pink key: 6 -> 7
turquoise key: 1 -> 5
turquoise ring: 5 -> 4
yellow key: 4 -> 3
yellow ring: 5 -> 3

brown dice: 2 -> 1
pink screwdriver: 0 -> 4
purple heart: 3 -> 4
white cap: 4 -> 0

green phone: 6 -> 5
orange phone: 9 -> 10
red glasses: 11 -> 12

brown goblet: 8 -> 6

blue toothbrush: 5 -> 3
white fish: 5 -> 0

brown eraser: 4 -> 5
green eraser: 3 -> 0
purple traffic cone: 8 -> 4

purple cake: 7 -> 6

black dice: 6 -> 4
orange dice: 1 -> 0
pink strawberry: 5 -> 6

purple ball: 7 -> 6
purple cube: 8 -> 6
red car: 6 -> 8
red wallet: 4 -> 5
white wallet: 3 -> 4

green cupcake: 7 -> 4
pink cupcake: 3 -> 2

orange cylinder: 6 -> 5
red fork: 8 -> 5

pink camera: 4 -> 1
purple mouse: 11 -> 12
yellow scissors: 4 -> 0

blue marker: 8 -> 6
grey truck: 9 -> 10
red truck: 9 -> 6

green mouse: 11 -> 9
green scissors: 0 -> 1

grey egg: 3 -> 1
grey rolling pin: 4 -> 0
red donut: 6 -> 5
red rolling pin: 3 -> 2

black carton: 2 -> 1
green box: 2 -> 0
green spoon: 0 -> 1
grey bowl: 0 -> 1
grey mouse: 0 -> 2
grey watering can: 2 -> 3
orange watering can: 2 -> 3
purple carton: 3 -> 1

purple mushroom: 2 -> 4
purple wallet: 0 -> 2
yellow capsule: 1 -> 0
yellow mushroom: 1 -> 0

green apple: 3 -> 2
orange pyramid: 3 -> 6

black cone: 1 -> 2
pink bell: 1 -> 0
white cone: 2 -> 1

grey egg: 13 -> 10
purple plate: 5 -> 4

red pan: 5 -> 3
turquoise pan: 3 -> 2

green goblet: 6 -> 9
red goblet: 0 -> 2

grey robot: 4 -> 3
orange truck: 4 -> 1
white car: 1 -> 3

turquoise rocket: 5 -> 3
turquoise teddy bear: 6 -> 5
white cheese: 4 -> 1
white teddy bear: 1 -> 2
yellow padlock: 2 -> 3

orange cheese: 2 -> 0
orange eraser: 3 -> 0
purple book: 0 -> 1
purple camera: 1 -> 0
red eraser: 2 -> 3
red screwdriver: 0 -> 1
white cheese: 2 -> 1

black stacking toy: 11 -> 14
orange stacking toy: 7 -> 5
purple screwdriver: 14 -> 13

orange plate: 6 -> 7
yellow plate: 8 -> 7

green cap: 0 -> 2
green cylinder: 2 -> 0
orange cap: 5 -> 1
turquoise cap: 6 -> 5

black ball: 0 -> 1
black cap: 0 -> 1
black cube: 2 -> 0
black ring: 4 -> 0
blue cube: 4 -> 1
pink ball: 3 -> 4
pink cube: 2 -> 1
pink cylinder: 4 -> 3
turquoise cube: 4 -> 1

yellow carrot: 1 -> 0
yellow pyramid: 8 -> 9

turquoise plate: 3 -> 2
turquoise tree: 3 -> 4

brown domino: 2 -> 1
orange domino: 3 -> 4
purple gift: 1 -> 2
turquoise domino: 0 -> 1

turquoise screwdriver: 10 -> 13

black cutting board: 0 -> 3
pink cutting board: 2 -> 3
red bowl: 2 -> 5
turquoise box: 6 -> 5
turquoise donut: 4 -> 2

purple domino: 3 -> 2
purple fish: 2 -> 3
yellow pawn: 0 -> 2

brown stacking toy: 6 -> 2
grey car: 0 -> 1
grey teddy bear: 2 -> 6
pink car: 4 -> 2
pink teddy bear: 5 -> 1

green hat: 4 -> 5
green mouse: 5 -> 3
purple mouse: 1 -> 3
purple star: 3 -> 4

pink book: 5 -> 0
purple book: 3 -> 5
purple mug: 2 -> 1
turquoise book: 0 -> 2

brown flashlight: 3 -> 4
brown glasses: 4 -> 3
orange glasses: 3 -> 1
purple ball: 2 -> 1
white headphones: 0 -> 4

-- Brief --
Within the data above, the span starting at the line containing "purple cube: 8 -> 6" and ending at the line containing "orange cap: 5 -> 1" is to be retyped exactly, with no other lines.

-- Answer to the exercise --
purple cube: 8 -> 6
red car: 6 -> 8
red wallet: 4 -> 5
white wallet: 3 -> 4

green cupcake: 7 -> 4
pink cupcake: 3 -> 2

orange cylinder: 6 -> 5
red fork: 8 -> 5

pink camera: 4 -> 1
purple mouse: 11 -> 12
yellow scissors: 4 -> 0

blue marker: 8 -> 6
grey truck: 9 -> 10
red truck: 9 -> 6

green mouse: 11 -> 9
green scissors: 0 -> 1

grey egg: 3 -> 1
grey rolling pin: 4 -> 0
red donut: 6 -> 5
red rolling pin: 3 -> 2

black carton: 2 -> 1
green box: 2 -> 0
green spoon: 0 -> 1
grey bowl: 0 -> 1
grey mouse: 0 -> 2
grey watering can: 2 -> 3
orange watering can: 2 -> 3
purple carton: 3 -> 1

purple mushroom: 2 -> 4
purple wallet: 0 -> 2
yellow capsule: 1 -> 0
yellow mushroom: 1 -> 0

green apple: 3 -> 2
orange pyramid: 3 -> 6

black cone: 1 -> 2
pink bell: 1 -> 0
white cone: 2 -> 1

grey egg: 13 -> 10
purple plate: 5 -> 4

red pan: 5 -> 3
turquoise pan: 3 -> 2

green goblet: 6 -> 9
red goblet: 0 -> 2

grey robot: 4 -> 3
orange truck: 4 -> 1
white car: 1 -> 3

turquoise rocket: 5 -> 3
turquoise teddy bear: 6 -> 5
white cheese: 4 -> 1
white teddy bear: 1 -> 2
yellow padlock: 2 -> 3

orange cheese: 2 -> 0
orange eraser: 3 -> 0
purple book: 0 -> 1
purple camera: 1 -> 0
red eraser: 2 -> 3
red screwdriver: 0 -> 1
white cheese: 2 -> 1

black stacking toy: 11 -> 14
orange stacking toy: 7 -> 5
purple screwdriver: 14 -> 13

orange plate: 6 -> 7
yellow plate: 8 -> 7

green cap: 0 -> 2
green cylinder: 2 -> 0
orange cap: 5 -> 1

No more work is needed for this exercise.